--- EXCERPTED RECORDS ---

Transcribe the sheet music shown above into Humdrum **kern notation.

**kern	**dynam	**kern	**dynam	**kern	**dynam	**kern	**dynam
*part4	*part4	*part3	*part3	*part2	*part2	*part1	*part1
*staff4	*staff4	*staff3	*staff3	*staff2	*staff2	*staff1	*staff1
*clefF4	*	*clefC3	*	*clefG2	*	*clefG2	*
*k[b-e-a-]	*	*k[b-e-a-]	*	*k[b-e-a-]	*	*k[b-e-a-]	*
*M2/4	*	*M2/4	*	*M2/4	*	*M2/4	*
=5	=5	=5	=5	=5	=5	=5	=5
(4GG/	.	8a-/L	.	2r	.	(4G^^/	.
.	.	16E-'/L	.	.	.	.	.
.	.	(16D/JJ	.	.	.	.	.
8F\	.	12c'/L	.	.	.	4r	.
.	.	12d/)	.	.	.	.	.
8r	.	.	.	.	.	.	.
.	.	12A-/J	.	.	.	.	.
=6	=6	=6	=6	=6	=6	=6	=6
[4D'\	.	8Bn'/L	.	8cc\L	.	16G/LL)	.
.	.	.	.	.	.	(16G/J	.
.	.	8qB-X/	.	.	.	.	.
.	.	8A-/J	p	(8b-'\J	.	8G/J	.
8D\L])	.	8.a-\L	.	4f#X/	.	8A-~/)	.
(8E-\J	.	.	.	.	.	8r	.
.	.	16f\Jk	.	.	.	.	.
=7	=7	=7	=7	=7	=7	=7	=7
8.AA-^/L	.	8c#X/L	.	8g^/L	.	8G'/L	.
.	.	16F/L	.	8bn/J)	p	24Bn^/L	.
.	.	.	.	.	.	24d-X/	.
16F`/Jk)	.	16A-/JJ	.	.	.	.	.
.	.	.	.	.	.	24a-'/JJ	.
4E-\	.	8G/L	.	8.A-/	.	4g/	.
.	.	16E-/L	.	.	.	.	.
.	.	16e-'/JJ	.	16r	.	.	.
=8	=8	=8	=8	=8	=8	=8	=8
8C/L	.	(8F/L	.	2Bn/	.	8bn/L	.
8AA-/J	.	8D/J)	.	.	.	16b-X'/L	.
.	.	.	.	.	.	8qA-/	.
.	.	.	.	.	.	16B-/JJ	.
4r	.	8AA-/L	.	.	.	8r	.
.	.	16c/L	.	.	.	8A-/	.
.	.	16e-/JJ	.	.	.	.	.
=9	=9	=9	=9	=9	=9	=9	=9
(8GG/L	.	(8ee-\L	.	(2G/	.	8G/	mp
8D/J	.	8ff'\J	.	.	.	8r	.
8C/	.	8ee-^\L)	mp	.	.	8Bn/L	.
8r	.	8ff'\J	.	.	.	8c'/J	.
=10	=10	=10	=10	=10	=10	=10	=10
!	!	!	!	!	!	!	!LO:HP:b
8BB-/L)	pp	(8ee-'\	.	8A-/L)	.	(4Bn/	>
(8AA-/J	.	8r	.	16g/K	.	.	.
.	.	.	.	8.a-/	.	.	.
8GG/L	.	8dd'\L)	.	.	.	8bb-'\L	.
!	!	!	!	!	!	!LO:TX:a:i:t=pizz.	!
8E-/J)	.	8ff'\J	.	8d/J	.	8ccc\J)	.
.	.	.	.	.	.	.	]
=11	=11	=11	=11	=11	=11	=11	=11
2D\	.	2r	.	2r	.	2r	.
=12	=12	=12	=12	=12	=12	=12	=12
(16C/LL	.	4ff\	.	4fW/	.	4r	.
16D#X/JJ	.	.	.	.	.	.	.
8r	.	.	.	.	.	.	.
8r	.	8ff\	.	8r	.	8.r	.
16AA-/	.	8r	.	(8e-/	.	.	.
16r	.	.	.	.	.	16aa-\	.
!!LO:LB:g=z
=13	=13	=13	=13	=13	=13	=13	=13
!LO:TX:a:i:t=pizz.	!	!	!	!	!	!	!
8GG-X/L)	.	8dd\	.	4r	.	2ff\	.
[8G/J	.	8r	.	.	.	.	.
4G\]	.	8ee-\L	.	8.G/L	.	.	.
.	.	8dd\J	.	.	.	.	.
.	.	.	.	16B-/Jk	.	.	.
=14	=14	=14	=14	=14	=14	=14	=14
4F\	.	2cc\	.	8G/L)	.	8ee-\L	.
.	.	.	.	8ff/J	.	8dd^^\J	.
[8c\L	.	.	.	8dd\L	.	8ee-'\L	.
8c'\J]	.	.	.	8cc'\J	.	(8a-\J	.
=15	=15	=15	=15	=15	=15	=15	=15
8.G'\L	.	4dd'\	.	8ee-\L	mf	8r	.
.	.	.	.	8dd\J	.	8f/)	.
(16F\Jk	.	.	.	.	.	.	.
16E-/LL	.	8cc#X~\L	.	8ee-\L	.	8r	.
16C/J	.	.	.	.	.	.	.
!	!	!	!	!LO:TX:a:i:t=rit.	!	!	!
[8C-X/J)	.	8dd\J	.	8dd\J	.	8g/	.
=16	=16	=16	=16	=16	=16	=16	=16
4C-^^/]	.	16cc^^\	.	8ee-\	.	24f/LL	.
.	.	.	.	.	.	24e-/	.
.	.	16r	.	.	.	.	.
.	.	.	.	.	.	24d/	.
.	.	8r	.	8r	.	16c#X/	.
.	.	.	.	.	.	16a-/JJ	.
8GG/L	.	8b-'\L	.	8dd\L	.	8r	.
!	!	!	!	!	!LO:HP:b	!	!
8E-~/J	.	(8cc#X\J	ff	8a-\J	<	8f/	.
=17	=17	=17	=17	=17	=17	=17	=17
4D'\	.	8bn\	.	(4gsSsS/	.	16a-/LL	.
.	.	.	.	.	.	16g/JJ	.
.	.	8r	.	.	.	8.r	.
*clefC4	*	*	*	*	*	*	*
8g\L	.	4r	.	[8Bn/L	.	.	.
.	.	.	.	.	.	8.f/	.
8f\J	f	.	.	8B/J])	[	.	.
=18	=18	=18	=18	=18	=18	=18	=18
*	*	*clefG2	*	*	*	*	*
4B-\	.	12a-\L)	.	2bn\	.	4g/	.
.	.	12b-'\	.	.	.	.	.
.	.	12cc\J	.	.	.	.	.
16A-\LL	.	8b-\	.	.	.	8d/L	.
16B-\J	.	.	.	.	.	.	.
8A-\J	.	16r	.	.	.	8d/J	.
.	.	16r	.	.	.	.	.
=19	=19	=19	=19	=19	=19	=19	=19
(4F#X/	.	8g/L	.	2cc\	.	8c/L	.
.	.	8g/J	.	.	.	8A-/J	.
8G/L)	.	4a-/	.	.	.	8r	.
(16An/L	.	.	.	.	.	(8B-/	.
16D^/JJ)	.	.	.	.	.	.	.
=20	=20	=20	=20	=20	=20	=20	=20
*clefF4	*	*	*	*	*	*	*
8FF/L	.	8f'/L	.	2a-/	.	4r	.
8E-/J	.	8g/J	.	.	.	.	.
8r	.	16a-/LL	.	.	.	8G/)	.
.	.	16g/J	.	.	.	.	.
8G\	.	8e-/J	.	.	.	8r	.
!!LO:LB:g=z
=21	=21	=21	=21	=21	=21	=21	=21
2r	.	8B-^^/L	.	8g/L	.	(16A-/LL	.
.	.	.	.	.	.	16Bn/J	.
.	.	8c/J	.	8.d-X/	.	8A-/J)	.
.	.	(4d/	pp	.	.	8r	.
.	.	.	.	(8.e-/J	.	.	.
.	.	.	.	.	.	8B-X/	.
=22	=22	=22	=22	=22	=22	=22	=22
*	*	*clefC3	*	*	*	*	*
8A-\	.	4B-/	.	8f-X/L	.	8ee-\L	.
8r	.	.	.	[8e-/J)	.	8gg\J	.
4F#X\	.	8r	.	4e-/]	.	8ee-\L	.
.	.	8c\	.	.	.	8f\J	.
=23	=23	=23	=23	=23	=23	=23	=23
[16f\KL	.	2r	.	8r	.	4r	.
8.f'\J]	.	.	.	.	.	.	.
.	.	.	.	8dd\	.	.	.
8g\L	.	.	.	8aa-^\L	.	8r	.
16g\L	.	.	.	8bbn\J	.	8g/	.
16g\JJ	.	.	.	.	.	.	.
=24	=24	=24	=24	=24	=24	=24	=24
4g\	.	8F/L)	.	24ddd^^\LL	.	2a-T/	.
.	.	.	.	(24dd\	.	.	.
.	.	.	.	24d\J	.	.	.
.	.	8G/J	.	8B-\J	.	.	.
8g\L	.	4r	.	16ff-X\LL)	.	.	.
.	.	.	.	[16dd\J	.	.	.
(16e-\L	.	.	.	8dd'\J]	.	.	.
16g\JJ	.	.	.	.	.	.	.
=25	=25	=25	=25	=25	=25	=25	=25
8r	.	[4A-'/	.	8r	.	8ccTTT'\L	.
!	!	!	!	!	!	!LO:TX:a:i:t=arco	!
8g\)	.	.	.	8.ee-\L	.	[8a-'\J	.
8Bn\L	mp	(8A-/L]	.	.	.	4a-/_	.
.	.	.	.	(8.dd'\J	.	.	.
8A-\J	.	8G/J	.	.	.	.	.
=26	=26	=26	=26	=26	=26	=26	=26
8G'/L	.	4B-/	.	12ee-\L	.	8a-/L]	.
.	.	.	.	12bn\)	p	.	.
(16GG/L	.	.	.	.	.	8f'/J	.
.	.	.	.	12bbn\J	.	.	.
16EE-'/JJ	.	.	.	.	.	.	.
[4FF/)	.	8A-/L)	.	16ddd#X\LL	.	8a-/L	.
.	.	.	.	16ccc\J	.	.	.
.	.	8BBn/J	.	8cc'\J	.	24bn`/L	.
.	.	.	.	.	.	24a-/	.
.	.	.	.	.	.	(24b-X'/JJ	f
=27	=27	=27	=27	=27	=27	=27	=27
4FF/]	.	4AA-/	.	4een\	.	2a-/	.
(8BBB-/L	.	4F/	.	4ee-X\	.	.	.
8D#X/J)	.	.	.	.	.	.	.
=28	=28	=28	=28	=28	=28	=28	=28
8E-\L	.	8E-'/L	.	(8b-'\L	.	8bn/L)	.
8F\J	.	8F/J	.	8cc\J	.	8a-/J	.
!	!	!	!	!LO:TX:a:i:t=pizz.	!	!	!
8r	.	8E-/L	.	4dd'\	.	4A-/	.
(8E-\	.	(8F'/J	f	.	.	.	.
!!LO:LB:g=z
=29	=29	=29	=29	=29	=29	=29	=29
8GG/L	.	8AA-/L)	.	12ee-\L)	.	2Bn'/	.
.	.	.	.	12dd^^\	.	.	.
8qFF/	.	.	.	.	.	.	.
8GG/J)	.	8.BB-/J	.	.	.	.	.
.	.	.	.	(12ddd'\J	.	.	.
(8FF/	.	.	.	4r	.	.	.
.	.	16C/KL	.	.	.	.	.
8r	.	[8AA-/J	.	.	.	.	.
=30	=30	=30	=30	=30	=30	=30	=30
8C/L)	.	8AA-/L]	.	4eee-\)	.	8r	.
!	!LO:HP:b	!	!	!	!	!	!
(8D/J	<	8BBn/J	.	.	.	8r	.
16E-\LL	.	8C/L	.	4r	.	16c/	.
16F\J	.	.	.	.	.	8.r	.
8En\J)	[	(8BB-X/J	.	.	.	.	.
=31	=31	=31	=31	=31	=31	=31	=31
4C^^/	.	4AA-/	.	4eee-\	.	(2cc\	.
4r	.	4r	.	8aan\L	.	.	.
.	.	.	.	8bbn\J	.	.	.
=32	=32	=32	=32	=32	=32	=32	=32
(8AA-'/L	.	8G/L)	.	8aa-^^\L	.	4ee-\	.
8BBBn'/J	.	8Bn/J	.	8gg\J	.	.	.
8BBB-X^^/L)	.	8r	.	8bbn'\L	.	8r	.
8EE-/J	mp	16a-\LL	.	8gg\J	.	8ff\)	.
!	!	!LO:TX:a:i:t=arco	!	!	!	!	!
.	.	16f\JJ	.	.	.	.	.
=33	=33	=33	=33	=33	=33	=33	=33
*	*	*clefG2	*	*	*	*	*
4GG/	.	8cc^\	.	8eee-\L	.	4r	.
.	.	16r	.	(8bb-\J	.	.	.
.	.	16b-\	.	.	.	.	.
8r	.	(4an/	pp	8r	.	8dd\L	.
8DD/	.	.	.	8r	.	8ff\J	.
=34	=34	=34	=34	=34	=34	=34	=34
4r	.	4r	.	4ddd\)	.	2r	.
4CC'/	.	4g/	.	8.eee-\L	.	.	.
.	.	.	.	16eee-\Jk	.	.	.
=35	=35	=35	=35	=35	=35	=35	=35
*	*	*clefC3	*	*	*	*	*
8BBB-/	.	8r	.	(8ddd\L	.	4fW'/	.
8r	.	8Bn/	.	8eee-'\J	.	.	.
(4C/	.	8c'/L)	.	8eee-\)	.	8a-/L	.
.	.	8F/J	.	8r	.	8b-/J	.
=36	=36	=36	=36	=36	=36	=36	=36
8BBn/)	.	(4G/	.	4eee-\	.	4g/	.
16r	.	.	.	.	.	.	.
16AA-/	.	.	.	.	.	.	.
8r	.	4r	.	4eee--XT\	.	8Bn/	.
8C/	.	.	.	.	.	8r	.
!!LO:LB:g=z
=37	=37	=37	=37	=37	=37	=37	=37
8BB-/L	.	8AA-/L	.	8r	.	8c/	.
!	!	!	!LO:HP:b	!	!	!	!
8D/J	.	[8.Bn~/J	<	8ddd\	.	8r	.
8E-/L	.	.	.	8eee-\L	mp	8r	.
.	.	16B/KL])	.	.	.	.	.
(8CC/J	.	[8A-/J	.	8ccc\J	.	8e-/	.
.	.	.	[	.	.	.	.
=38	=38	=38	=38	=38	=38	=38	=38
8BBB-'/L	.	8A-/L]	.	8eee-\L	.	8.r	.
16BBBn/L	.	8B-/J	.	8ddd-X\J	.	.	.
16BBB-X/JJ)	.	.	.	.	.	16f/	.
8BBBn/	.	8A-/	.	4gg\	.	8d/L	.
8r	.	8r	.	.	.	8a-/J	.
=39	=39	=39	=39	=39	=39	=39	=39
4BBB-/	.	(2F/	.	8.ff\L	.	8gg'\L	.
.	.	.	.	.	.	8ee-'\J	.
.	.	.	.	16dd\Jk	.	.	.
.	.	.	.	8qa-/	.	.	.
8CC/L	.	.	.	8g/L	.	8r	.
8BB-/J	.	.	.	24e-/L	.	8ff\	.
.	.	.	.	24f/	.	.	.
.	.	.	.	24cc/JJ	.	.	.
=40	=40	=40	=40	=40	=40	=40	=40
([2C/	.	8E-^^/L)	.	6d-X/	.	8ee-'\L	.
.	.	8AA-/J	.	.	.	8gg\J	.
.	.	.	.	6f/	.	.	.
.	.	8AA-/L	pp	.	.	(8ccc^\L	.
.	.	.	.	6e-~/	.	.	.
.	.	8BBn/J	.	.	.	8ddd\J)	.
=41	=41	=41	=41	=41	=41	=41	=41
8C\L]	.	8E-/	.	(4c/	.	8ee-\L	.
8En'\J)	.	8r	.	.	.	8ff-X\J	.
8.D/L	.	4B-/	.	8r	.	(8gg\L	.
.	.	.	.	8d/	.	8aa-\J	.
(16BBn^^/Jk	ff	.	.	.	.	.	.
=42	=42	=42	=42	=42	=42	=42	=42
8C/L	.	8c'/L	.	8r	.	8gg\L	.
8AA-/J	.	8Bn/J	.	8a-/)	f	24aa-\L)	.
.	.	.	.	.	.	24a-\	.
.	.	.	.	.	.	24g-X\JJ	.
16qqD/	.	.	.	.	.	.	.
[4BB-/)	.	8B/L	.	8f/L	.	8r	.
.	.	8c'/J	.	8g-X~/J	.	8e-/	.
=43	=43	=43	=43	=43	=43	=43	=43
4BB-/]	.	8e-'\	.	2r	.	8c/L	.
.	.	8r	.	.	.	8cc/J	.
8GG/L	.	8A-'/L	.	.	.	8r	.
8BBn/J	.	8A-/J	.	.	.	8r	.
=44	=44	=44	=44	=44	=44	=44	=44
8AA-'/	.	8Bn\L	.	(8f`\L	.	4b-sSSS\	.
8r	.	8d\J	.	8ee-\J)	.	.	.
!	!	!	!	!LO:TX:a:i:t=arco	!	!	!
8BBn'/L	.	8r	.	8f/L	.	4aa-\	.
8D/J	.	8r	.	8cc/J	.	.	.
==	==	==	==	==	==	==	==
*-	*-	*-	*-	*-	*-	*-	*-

---

Show every line of the listing above that contains the string "arco", treating uppercase and lowercase letters as different.

EXERCISE SOLUTION:
!	!	!	!	!	!	!LO:TX:a:i:t=arco	!
!	!	!LO:TX:a:i:t=arco	!	!	!	!	!
!	!	!	!	!LO:TX:a:i:t=arco	!	!	!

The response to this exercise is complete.